Problem description: In the listing below, pick out lines with "none".

···

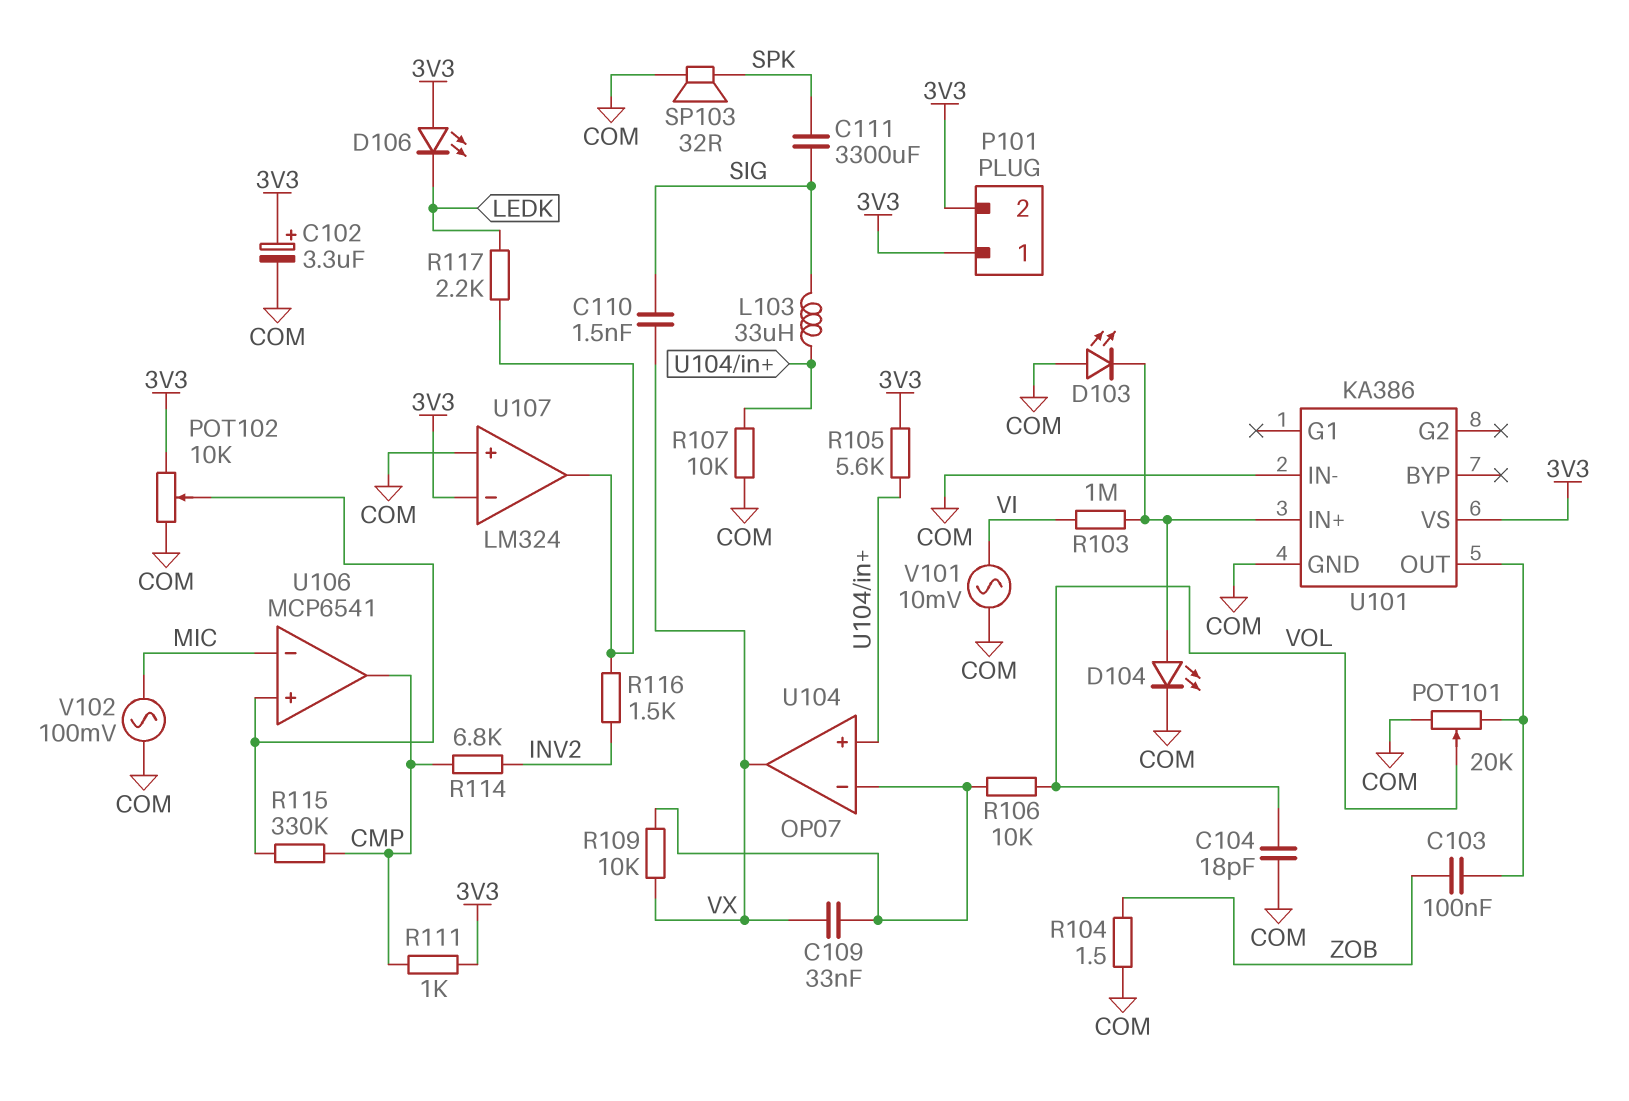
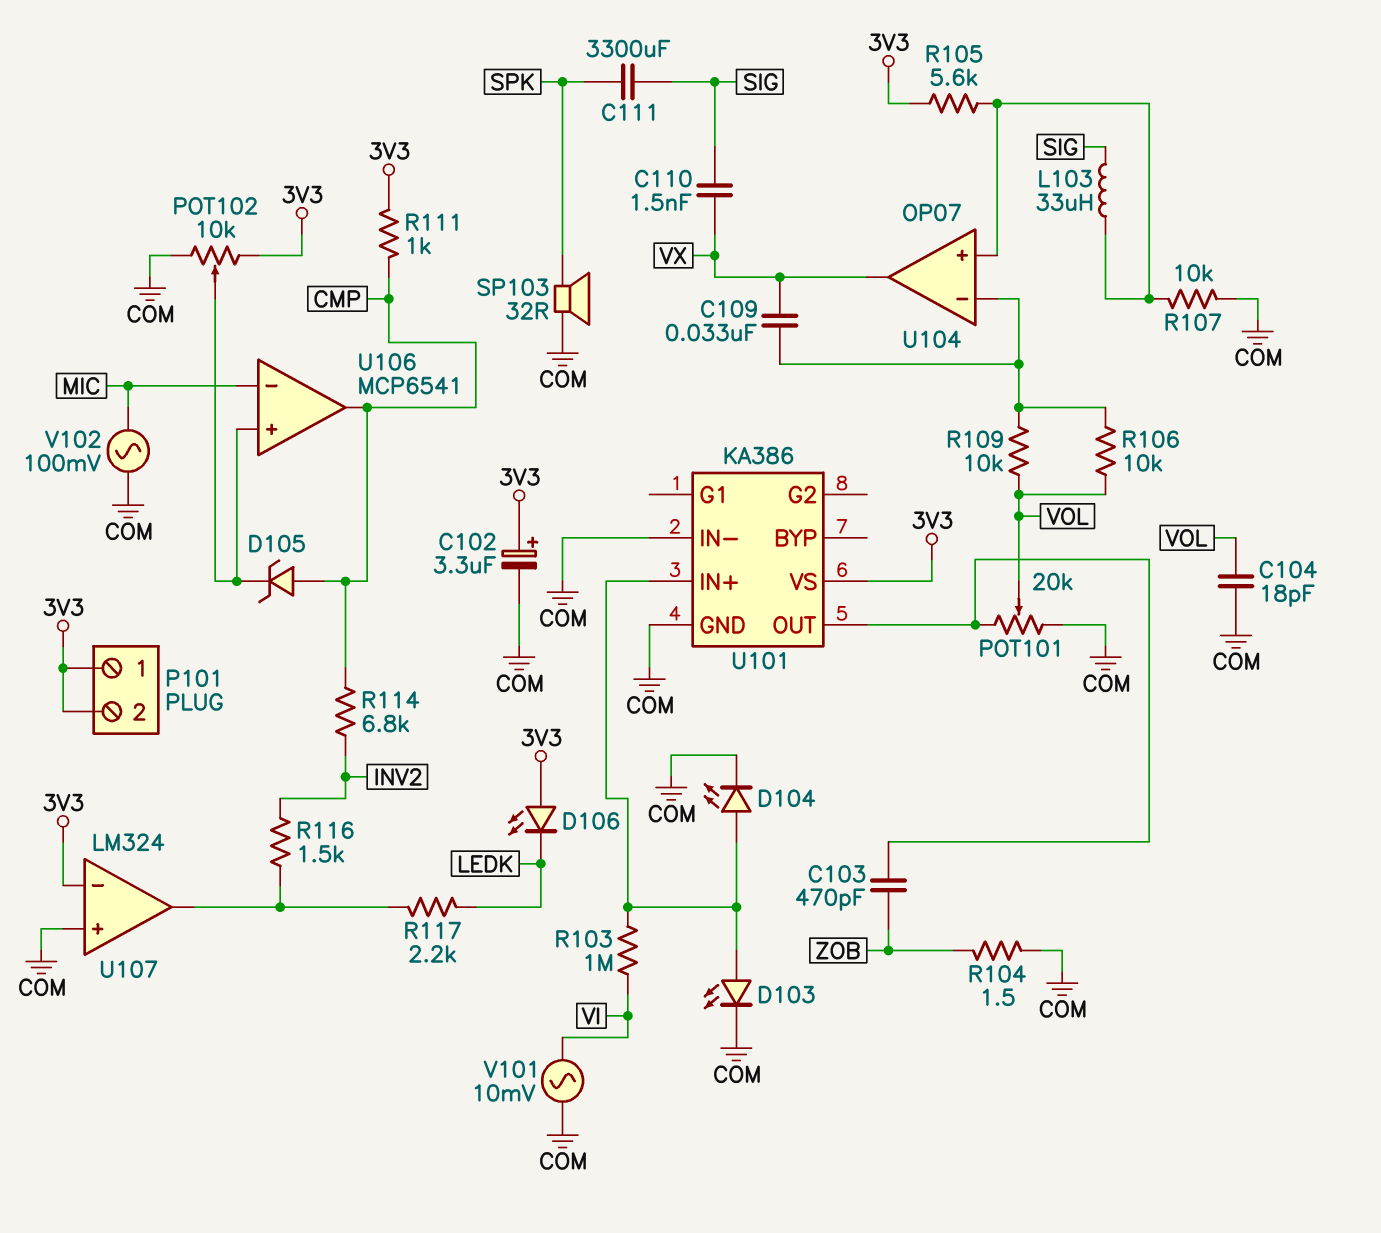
C103: 100nF (U101/OUT, ZOB) -> 470pF (U101/OUT, ZOB)
D103: LED (A COM, K U101/IN+) -> LED (A U101/IN+, K COM)
D105: none -> zener (A CMP, K U106/in+)
R109: 10k (U104/in-, VX) -> 10k (U104/in-, VOL)
R115: 330k (CMP, U106/in+) -> none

···

Answer section:
D105: none -> zener (A CMP, K U106/in+)
R115: 330k (CMP, U106/in+) -> none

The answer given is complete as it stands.